(Items listed in a dataset)
## Begin

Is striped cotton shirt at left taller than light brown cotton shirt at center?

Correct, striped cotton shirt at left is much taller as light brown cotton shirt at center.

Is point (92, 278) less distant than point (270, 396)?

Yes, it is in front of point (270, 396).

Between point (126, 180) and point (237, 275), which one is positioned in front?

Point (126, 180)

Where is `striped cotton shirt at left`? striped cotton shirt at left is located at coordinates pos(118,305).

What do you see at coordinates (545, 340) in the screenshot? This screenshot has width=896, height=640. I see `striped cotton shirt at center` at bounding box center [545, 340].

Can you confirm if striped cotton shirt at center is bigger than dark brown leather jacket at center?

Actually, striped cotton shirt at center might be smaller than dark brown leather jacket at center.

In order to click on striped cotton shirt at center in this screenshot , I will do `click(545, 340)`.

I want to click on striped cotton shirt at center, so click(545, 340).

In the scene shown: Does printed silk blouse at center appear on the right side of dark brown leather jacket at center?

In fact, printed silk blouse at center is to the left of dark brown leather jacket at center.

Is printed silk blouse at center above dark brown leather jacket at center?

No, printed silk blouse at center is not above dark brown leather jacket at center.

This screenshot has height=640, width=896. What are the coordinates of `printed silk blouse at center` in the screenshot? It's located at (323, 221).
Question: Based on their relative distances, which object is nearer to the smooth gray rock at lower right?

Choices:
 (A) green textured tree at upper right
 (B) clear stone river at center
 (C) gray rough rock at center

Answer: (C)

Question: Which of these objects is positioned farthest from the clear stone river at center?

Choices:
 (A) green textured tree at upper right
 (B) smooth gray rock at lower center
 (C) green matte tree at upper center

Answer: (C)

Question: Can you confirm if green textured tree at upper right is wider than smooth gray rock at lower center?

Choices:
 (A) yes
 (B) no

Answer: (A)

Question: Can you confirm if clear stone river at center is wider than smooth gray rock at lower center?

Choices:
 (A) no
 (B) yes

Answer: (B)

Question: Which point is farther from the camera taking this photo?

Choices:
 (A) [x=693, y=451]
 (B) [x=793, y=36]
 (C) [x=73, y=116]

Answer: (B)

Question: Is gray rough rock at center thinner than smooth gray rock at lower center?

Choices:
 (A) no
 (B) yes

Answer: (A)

## End

[Task brief]
Retype every line of the material above without changing a word.

[Exercise solution]
Is striped cotton shirt at left taller than light brown cotton shirt at center?

Correct, striped cotton shirt at left is much taller as light brown cotton shirt at center.

Is point (92, 278) less distant than point (270, 396)?

Yes, it is in front of point (270, 396).

Between point (126, 180) and point (237, 275), which one is positioned in front?

Point (126, 180)

Where is `striped cotton shirt at left`? striped cotton shirt at left is located at coordinates pos(118,305).

What do you see at coordinates (545, 340) in the screenshot? This screenshot has width=896, height=640. I see `striped cotton shirt at center` at bounding box center [545, 340].

Can you confirm if striped cotton shirt at center is bigger than dark brown leather jacket at center?

Actually, striped cotton shirt at center might be smaller than dark brown leather jacket at center.

In order to click on striped cotton shirt at center in this screenshot , I will do `click(545, 340)`.

I want to click on striped cotton shirt at center, so click(545, 340).

In the scene shown: Does printed silk blouse at center appear on the right side of dark brown leather jacket at center?

In fact, printed silk blouse at center is to the left of dark brown leather jacket at center.

Is printed silk blouse at center above dark brown leather jacket at center?

No, printed silk blouse at center is not above dark brown leather jacket at center.

This screenshot has height=640, width=896. What are the coordinates of `printed silk blouse at center` in the screenshot? It's located at (323, 221).
Question: Based on their relative distances, which object is nearer to the smooth gray rock at lower right?

Choices:
 (A) green textured tree at upper right
 (B) clear stone river at center
 (C) gray rough rock at center

Answer: (C)

Question: Which of these objects is positioned farthest from the clear stone river at center?

Choices:
 (A) green textured tree at upper right
 (B) smooth gray rock at lower center
 (C) green matte tree at upper center

Answer: (C)

Question: Can you confirm if green textured tree at upper right is wider than smooth gray rock at lower center?

Choices:
 (A) yes
 (B) no

Answer: (A)

Question: Can you confirm if clear stone river at center is wider than smooth gray rock at lower center?

Choices:
 (A) no
 (B) yes

Answer: (B)

Question: Which point is farther from the camera taking this photo?

Choices:
 (A) [x=693, y=451]
 (B) [x=793, y=36]
 (C) [x=73, y=116]

Answer: (B)

Question: Is gray rough rock at center thinner than smooth gray rock at lower center?

Choices:
 (A) no
 (B) yes

Answer: (A)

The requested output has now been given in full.